Work item:
Before printing, remove every picture; then print the lines below exactly, from the first line through the line containing "black line: (965, 561) -> (957, 562), moved".
--- --- ---
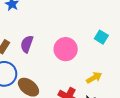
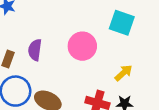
cyan square: (101, 37) -> (122, 23), size x1.5

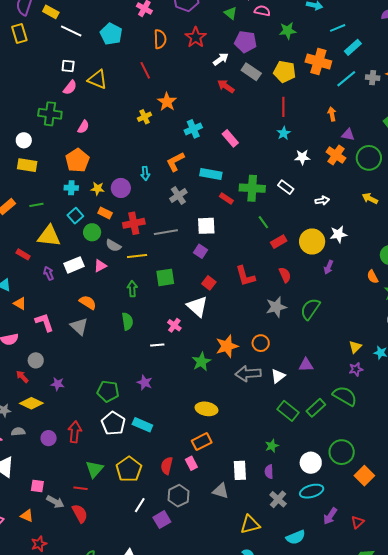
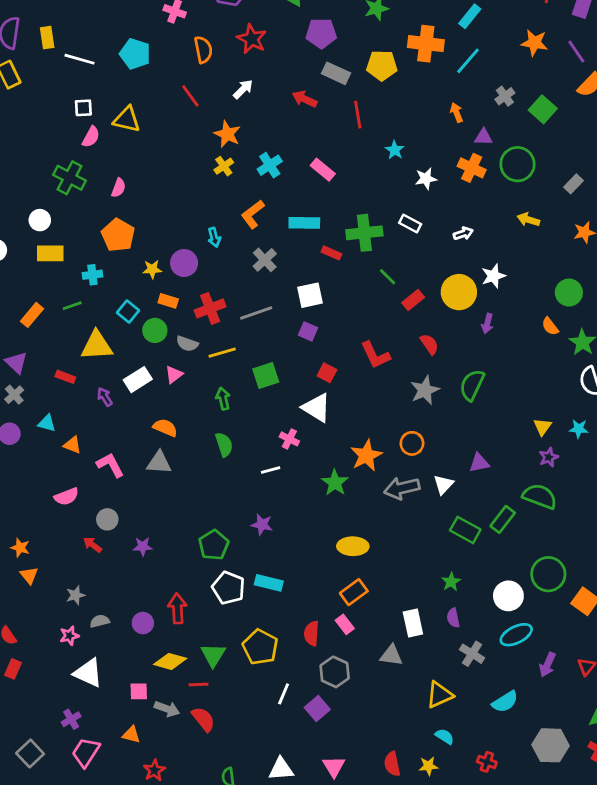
yellow rectangle: (51, 12) -> (47, 38), turned 63
white arrow: (221, 59) -> (243, 89), moved
gray cross: (373, 78) -> (505, 96), moved, turned -32
red line: (283, 107) -> (358, 115), moved
green cross: (50, 114) -> (70, 178), turned 30
yellow cross: (145, 117) -> (224, 166), moved
cyan cross: (71, 188) -> (92, 275), moved
gray triangle: (79, 326) -> (159, 463), turned -30
green pentagon: (108, 391) -> (214, 545), turned -30
yellow diamond: (31, 403) -> (170, 661), moved

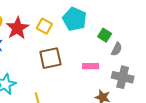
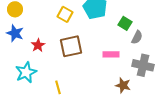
red star: (17, 28) -> (38, 45), moved, size x0.6

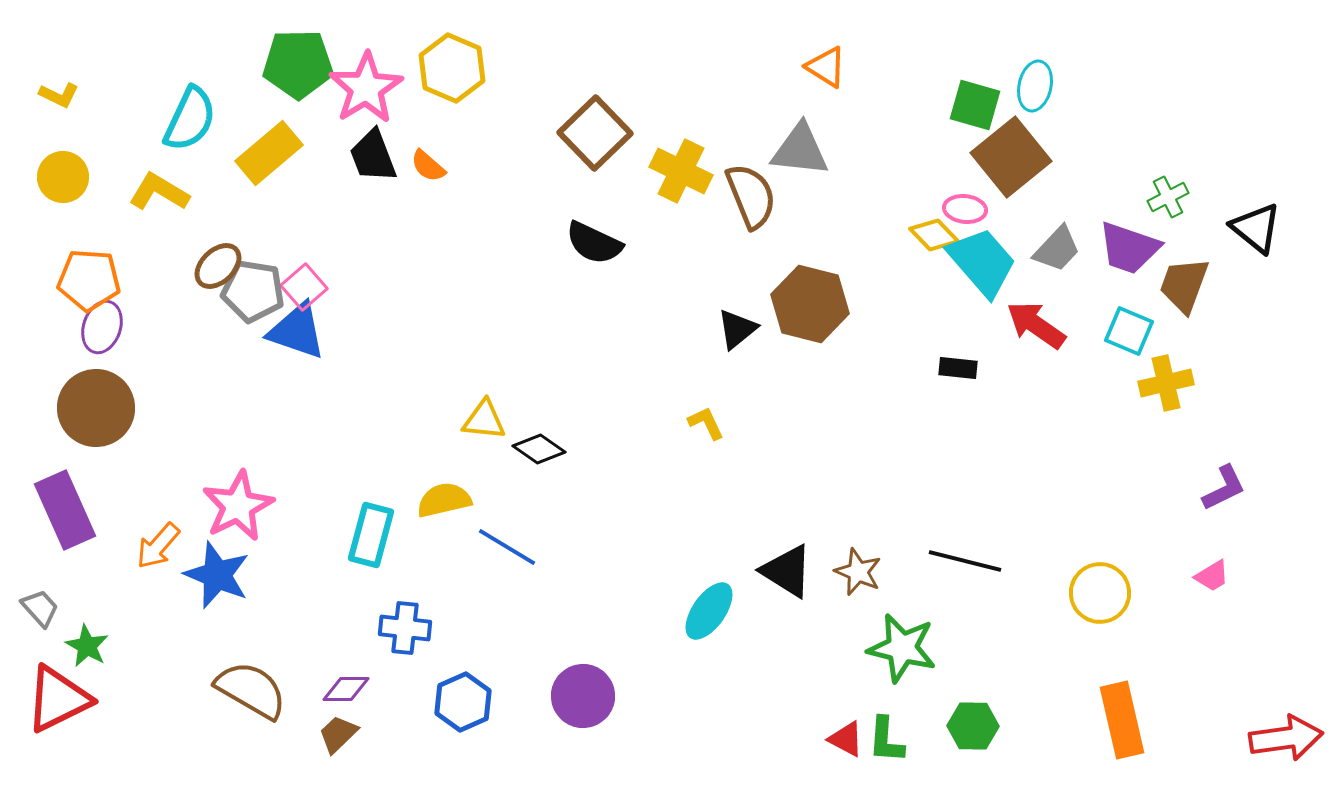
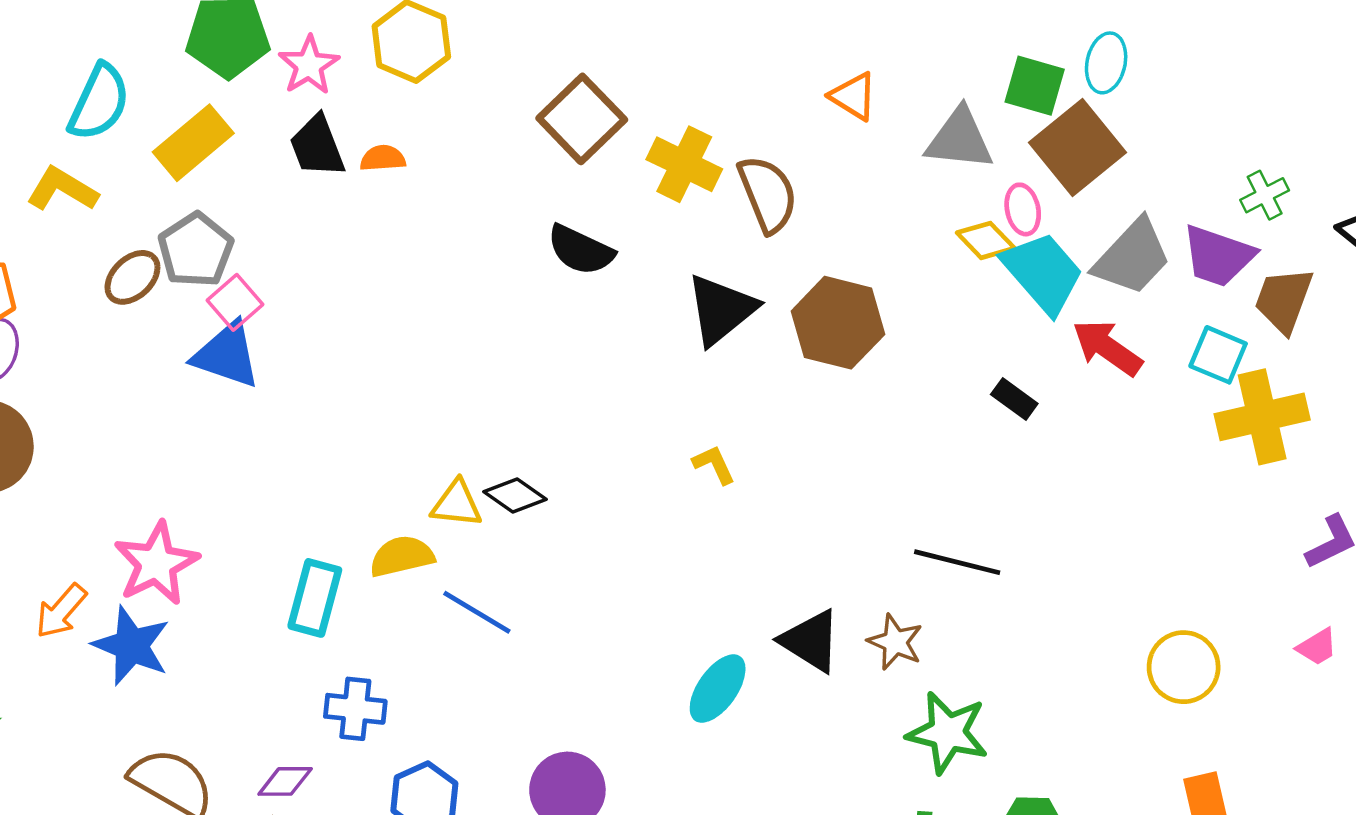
orange triangle: (826, 67) -> (853, 96), moved
pink star: (366, 88) -> (309, 65), size x0.7
gray triangle: (800, 150) -> (960, 139), moved
orange semicircle: (428, 166) -> (383, 158), turned 135
pink ellipse: (965, 209) -> (1023, 209), turned 72
gray trapezoid: (1057, 249) -> (1132, 257), size x1.4
gray pentagon: (253, 291) -> (196, 250), moved, turned 30
black triangle: (737, 329) -> (721, 310), moved, size x1.5
black rectangle: (958, 368) -> (1014, 399), turned 30
yellow cross: (1166, 383) -> (1262, 417), size x1.4
yellow triangle: (484, 420) -> (457, 504), moved
black line: (965, 561) -> (957, 562), moved

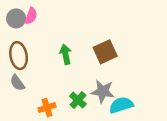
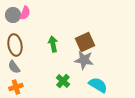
gray star: (103, 91) -> (84, 60), moved
cyan semicircle: (121, 105) -> (98, 85), turned 48
orange cross: (47, 108) -> (16, 87), moved

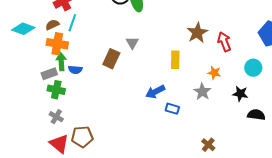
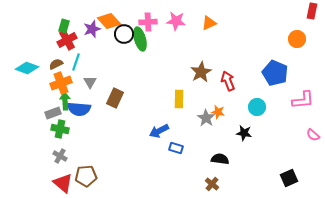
gray triangle: (132, 43) -> (90, 82), moved
orange cross: (57, 44) -> (61, 83), turned -30
blue semicircle: (75, 70) -> (79, 109), size x1.6
gray star: (202, 92) -> (206, 118), moved
black semicircle: (256, 115) -> (220, 159), moved

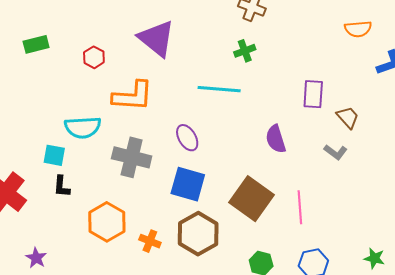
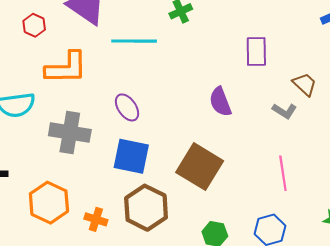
red hexagon: (94, 57) -> (34, 25), moved
cyan line: (219, 89) -> (134, 41), moved
brown trapezoid: (348, 117) -> (305, 84), moved
pink line: (300, 207) -> (283, 173), moved

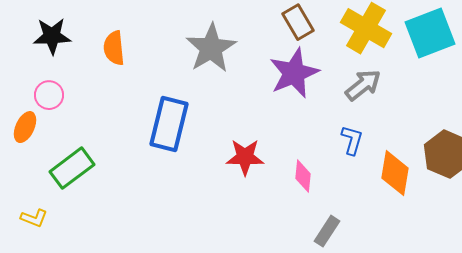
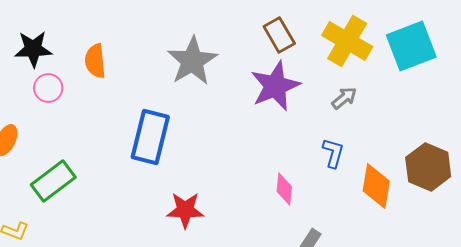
gray arrow: (363, 85) -> (344, 98), size x0.7
pink circle: (49, 95) -> (48, 88), moved
red star: (245, 157) -> (185, 210), moved

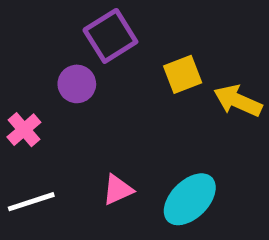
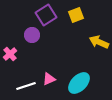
yellow square: (183, 74) -> (76, 15), moved
white line: (31, 202) -> (26, 86), moved

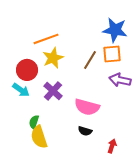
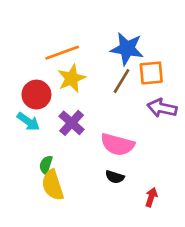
blue star: (115, 30) -> (127, 49), moved

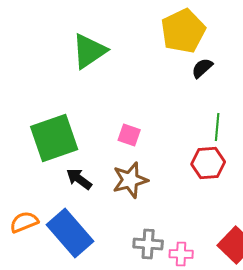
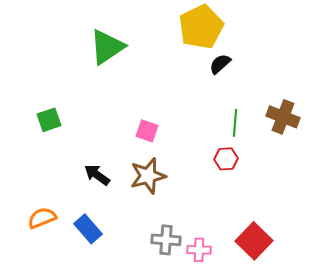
green square: (54, 138) -> (49, 120), moved, size x0.5
red hexagon: (208, 163) -> (226, 159), size x0.7
blue rectangle: (70, 233) -> (88, 229), size x0.6

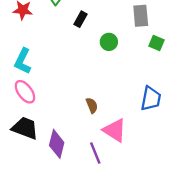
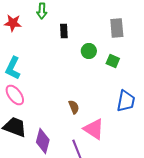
black rectangle: (81, 19) -> (64, 31), turned -32
green square: (157, 43) -> (113, 61), moved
--- --- ---
Result for this task:
cyan square: (101, 37) -> (122, 23), size x1.5

yellow rectangle: (51, 12) -> (47, 38), turned 63
white arrow: (221, 59) -> (243, 89), moved
gray cross: (373, 78) -> (505, 96), moved, turned -32
red line: (283, 107) -> (358, 115), moved
green cross: (50, 114) -> (70, 178), turned 30
yellow cross: (145, 117) -> (224, 166), moved
cyan cross: (71, 188) -> (92, 275), moved
gray triangle: (79, 326) -> (159, 463), turned -30
green pentagon: (108, 391) -> (214, 545), turned -30
yellow diamond: (31, 403) -> (170, 661), moved

red star: (17, 28) -> (38, 45), moved, size x0.6

orange triangle: (826, 67) -> (853, 96), moved
pink star: (366, 88) -> (309, 65), size x0.7
gray triangle: (800, 150) -> (960, 139), moved
orange semicircle: (428, 166) -> (383, 158), turned 135
pink ellipse: (965, 209) -> (1023, 209), turned 72
gray trapezoid: (1057, 249) -> (1132, 257), size x1.4
gray pentagon: (253, 291) -> (196, 250), moved, turned 30
black triangle: (737, 329) -> (721, 310), moved, size x1.5
black rectangle: (958, 368) -> (1014, 399), turned 30
yellow cross: (1166, 383) -> (1262, 417), size x1.4
yellow triangle: (484, 420) -> (457, 504), moved
black line: (965, 561) -> (957, 562), moved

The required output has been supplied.